══ Supplied data ══

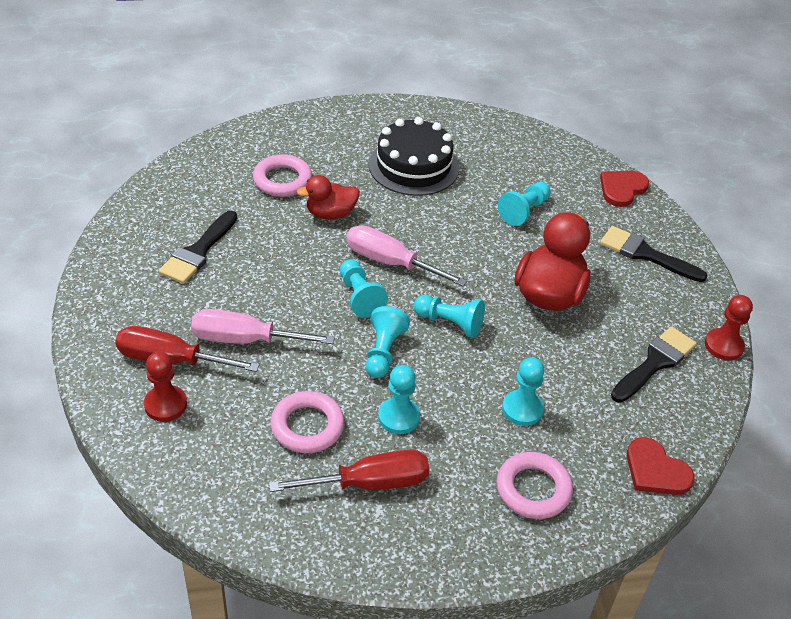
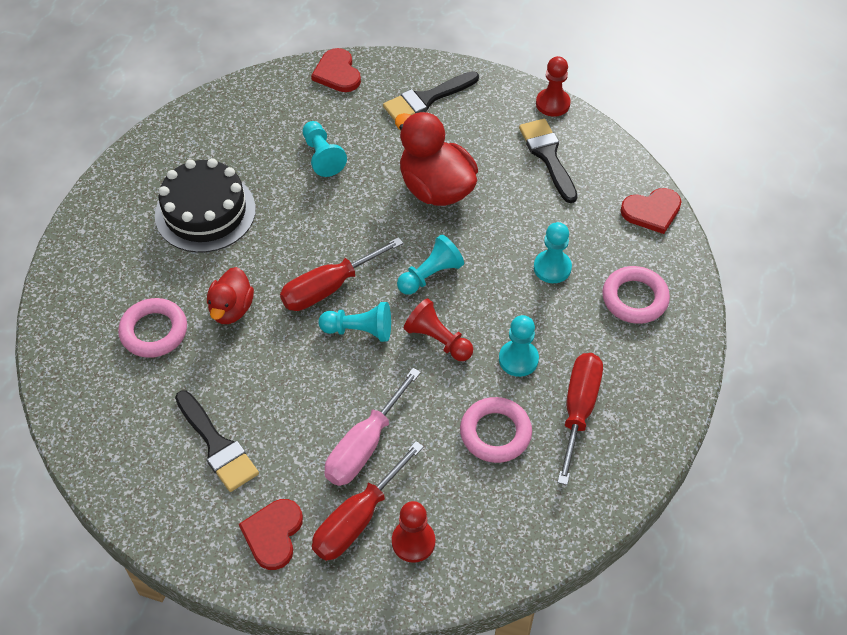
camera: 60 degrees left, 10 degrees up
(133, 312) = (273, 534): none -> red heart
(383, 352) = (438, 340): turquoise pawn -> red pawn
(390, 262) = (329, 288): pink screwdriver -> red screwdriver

═══
══ Supplied data ══

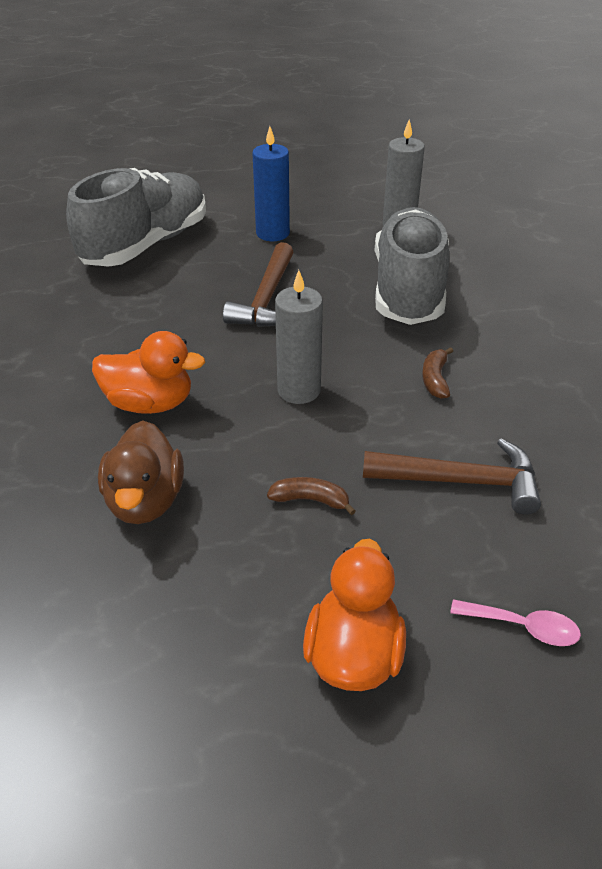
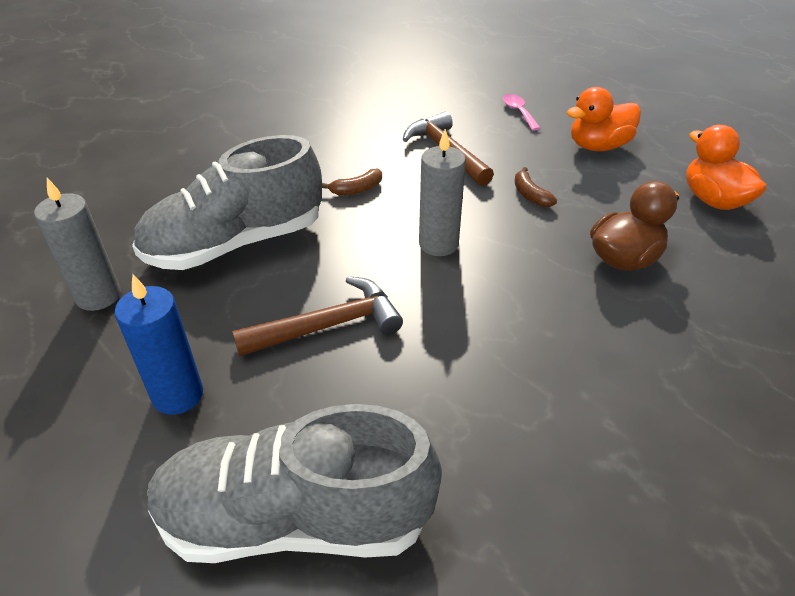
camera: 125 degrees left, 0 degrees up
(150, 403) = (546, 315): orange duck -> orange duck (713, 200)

═══
══ Supplied data ══

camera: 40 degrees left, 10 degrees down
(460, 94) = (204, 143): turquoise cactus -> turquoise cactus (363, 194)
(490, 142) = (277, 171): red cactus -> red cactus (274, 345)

═══

What this task involves >> Report each line in the entries where the string "left" occurs.

Answer to the problem >>
camera: 60 degrees left, 10 degrees up
camera: 125 degrees left, 0 degrees up
camera: 40 degrees left, 10 degrees down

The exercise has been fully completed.